DIRECTIONS:
For the records below, please print exactly and only the lines from the one with "tan round brick E4" down to the one with "cyan round brick", both ends included, omitting the pictures.

RECORDS TO PROCESS:
/---

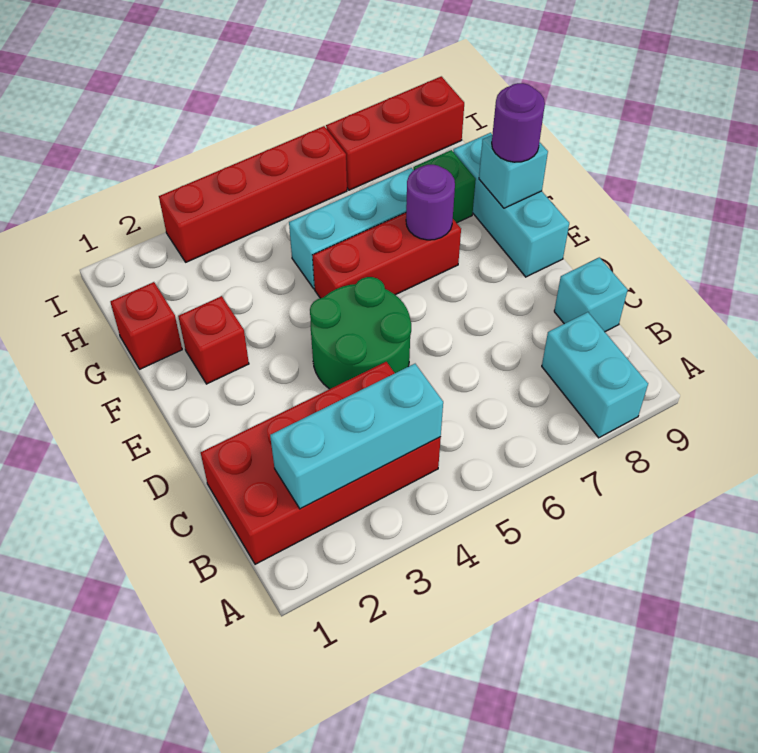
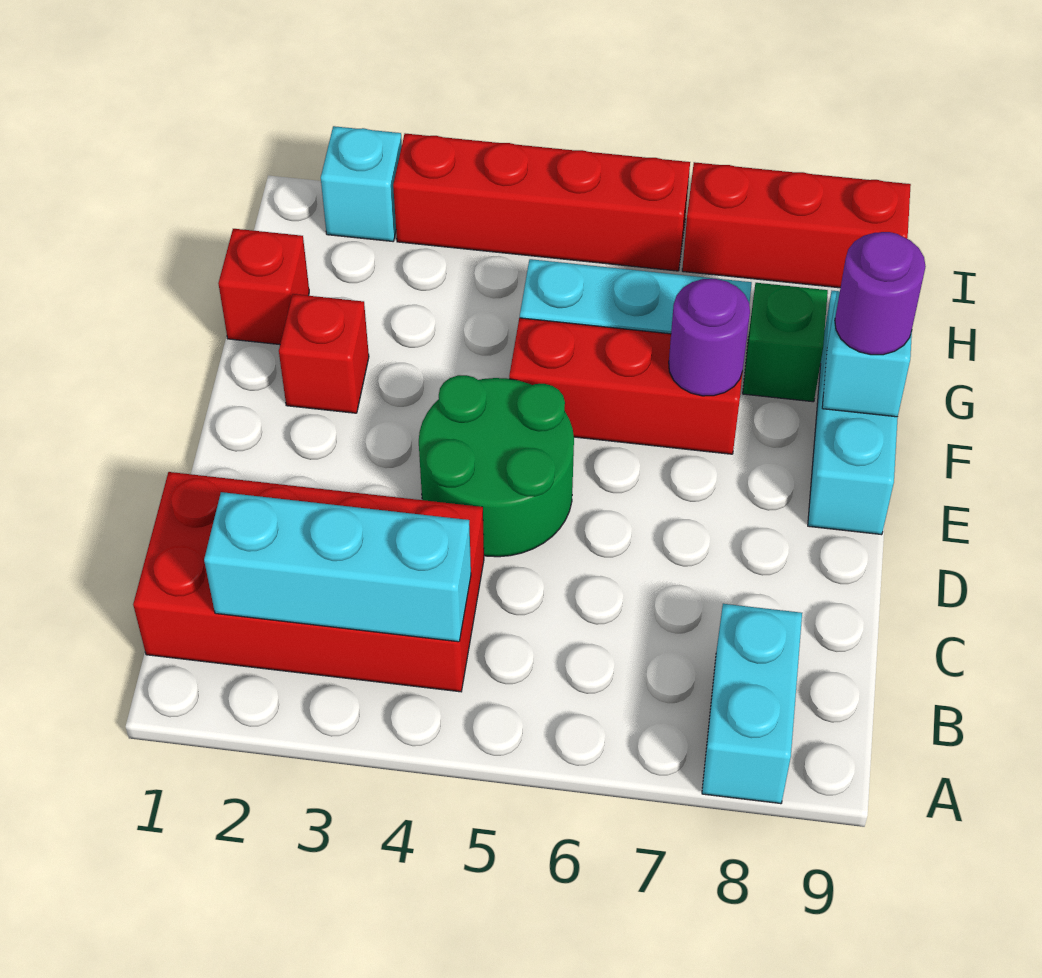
cyan brick C9 level 1 -> cyan brick I2 level 1

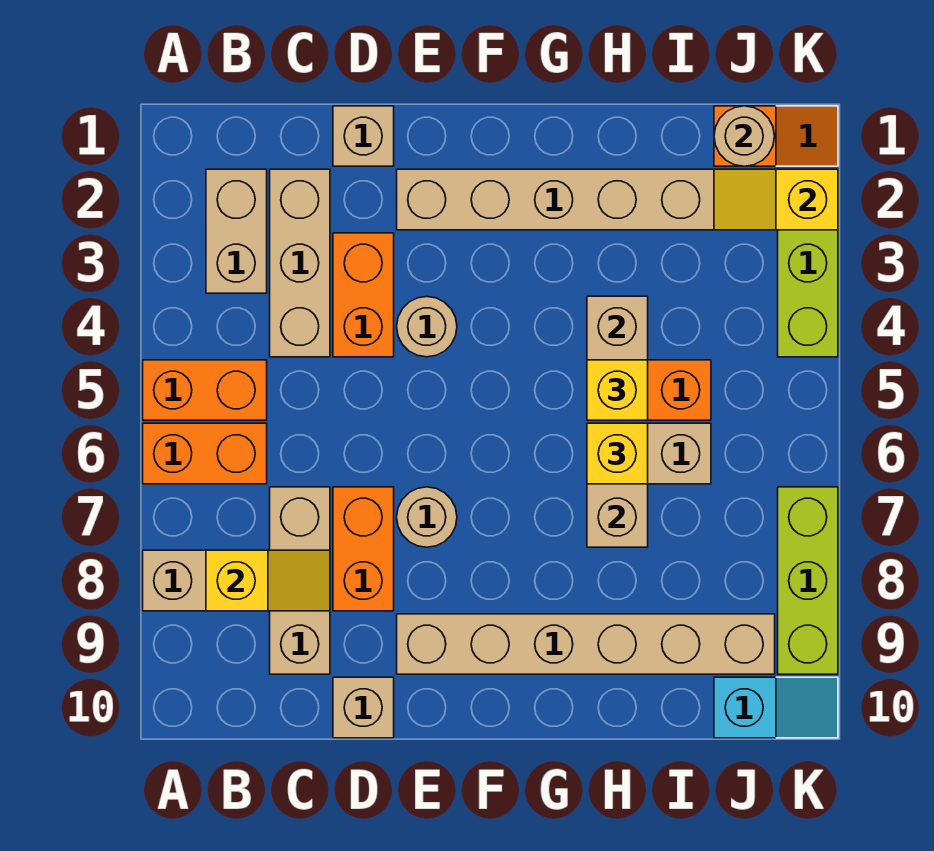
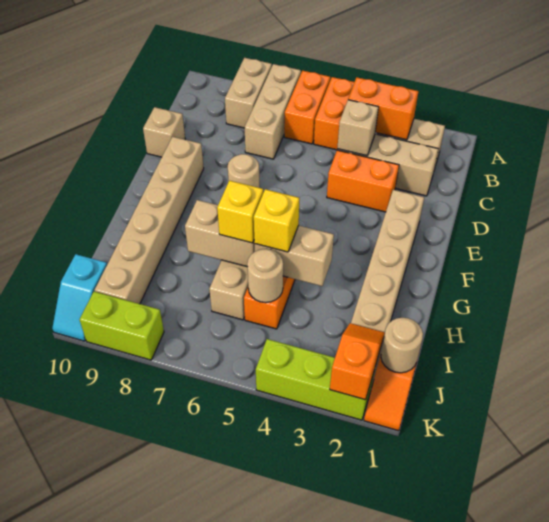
yellow slope B8:C8 level 2 top B -> none
tan brick C7:C9 level 1 -> tan brick A7:C7 level 1
tan brick D1 level 1 -> tan brick C4 level 2
orange brick D7:D8 level 1 -> orange brick B3:B4 level 2
tan round brick E4 level 1 -> tan round brick I5 level 2
yellow slope J2:K2 level 2 top K -> orange slope J2:K2 level 2 top K
lime brick K7:K9 level 1 -> lime brick K8:K9 level 1

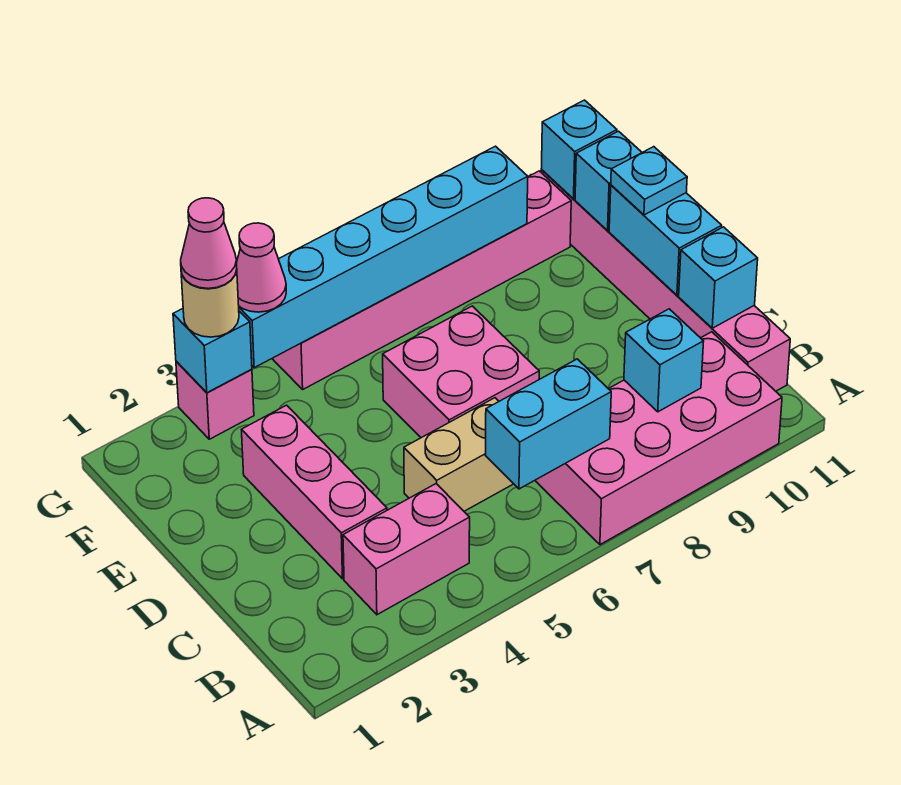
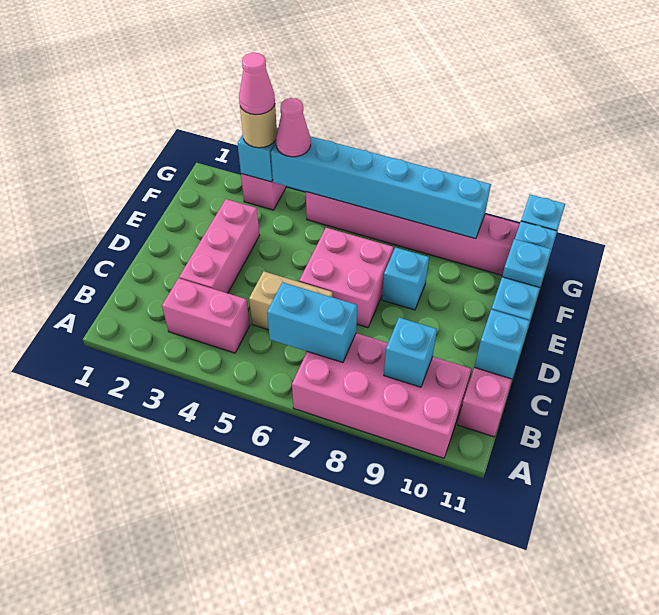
none -> cyan brick E8 level 1

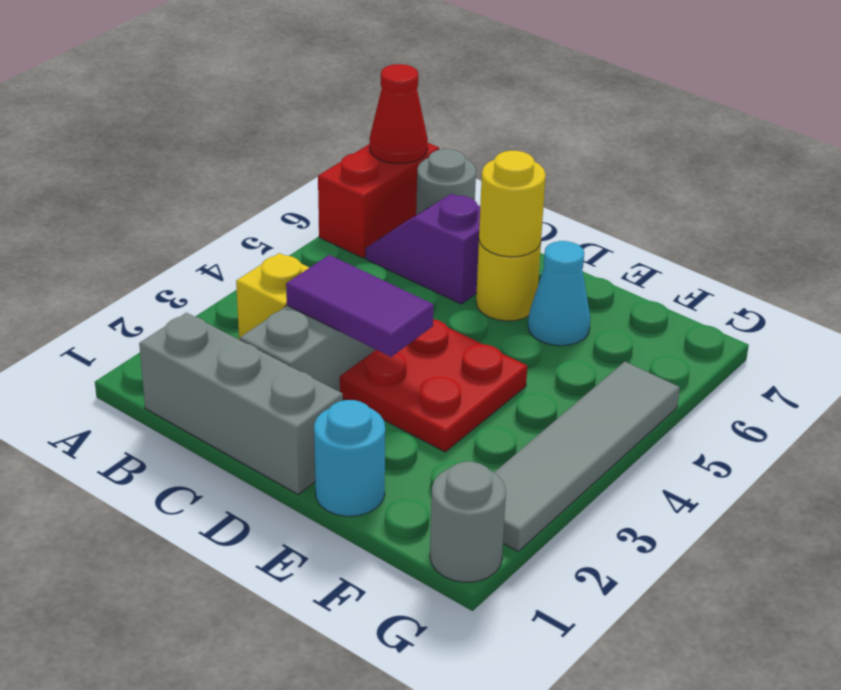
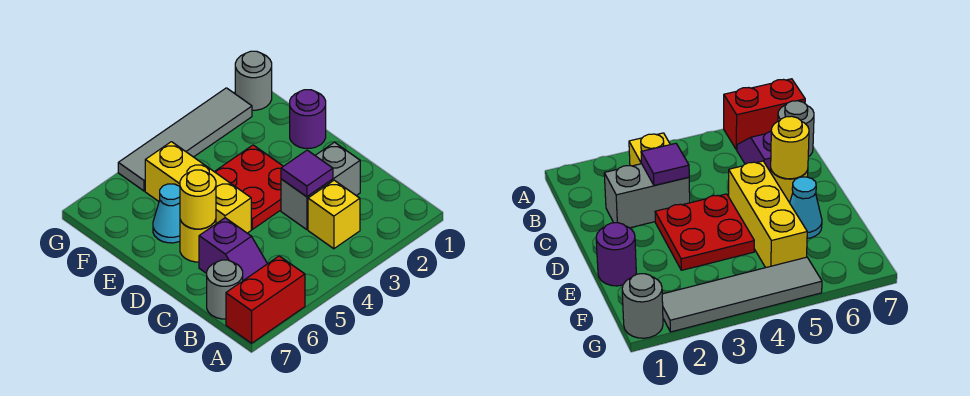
red cone A7 level 2 -> none
grey brick B1:D1 level 1 -> none
purple tile C3:D3 level 2 -> purple tile C3 level 2
none -> yellow brick D5:F5 level 1
cyan round brick E1 level 1 -> purple round brick E1 level 1

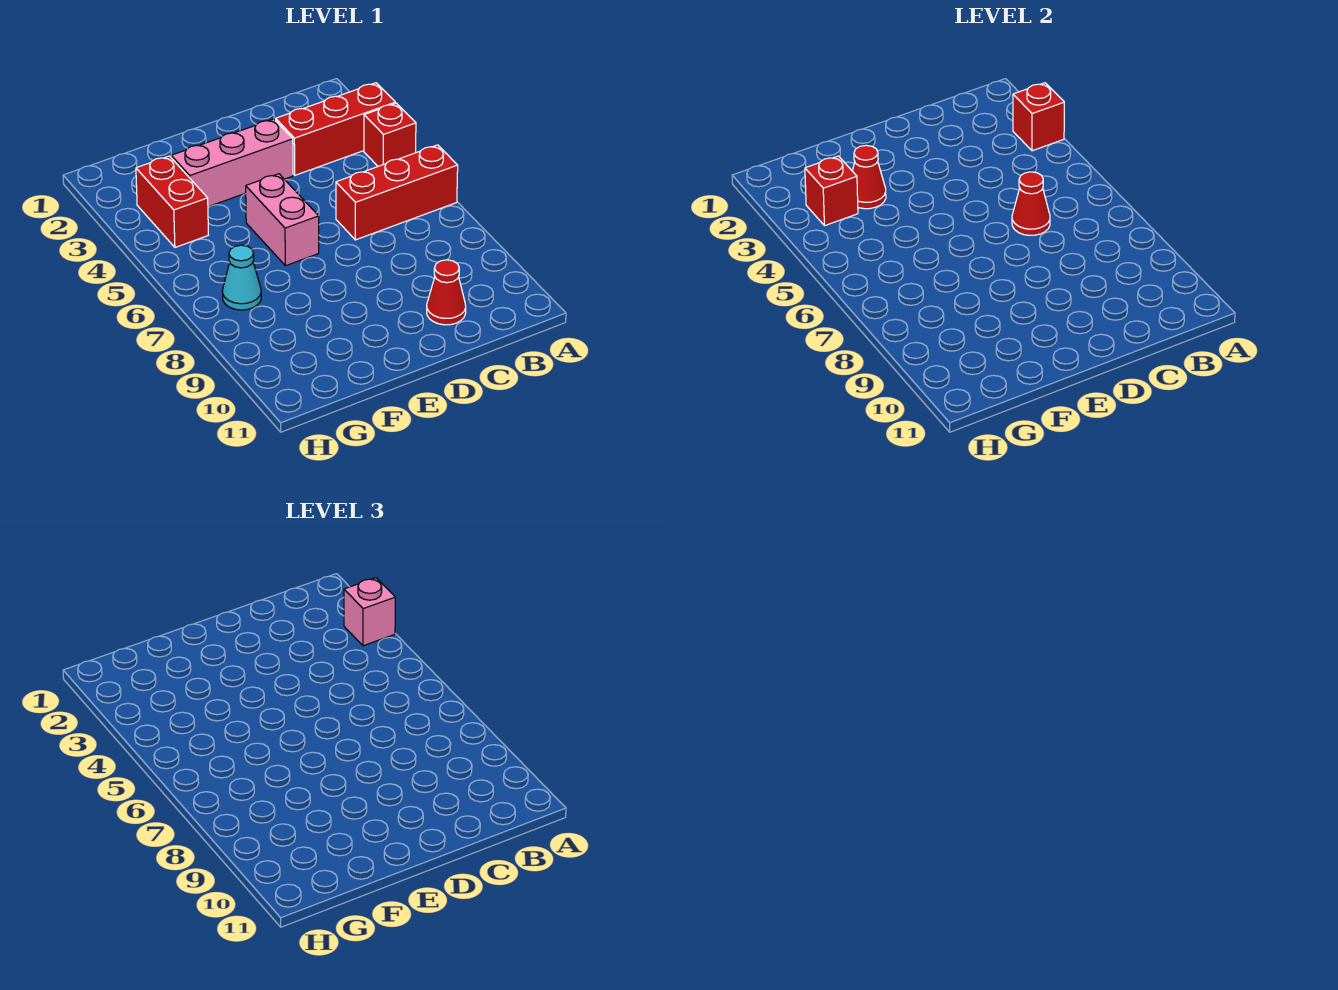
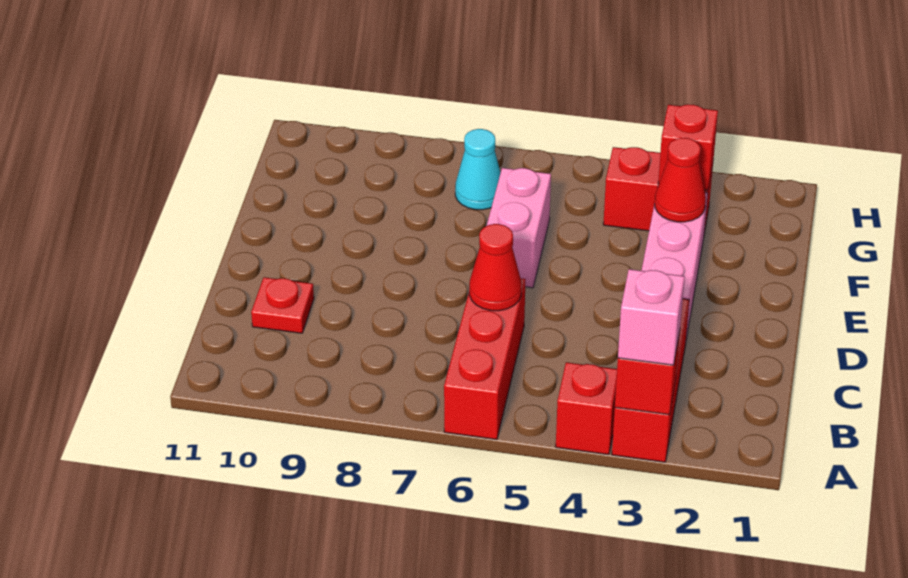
red cone C10 level 1 -> red plate C10 level 1
pink brick E5:E6 level 1 -> pink brick E6:F6 level 1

\---

ANSWER BOX:
tan round brick E4 level 1 -> tan round brick I5 level 2
yellow slope J2:K2 level 2 top K -> orange slope J2:K2 level 2 top K
lime brick K7:K9 level 1 -> lime brick K8:K9 level 1

none -> cyan brick E8 level 1

red cone A7 level 2 -> none
grey brick B1:D1 level 1 -> none
purple tile C3:D3 level 2 -> purple tile C3 level 2
none -> yellow brick D5:F5 level 1
cyan round brick E1 level 1 -> purple round brick E1 level 1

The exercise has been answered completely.